# TASK OBJECTIVE:
Write out every line below that includes the word "degrees".

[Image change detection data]
<<<<

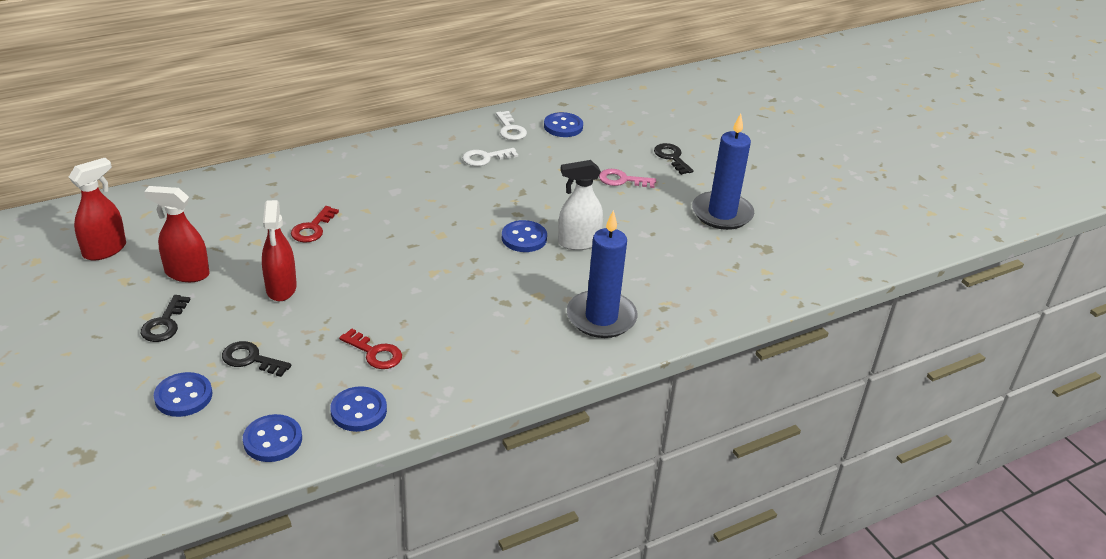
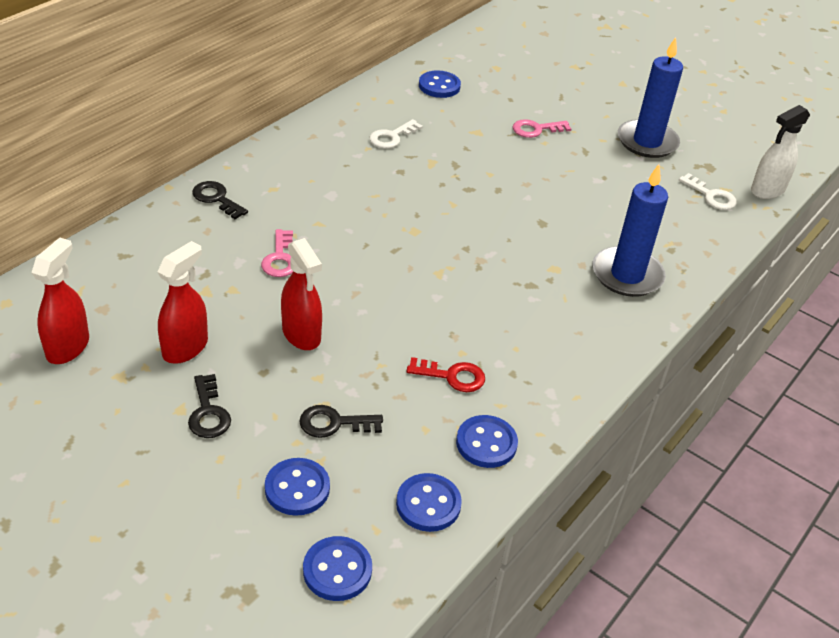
camera: 25 degrees left, 5 degrees up
(187, 273) = (185, 348): red spray bottle -> red spray bottle turned 135 degrees clockwise
(312, 228) = (280, 258): red key -> pink key
(510, 129) = (391, 100): white key -> white key (711, 196)
(524, 238) = (495, 213): blue button -> blue button (337, 570)
(578, 243) = (547, 204): white spray bottle -> white spray bottle (767, 190)
(672, 157) = (561, 96): black key -> black key (217, 199)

>>>>

# ANSWER AREA:
camera: 25 degrees left, 5 degrees up
(187, 273) = (185, 348): red spray bottle -> red spray bottle turned 135 degrees clockwise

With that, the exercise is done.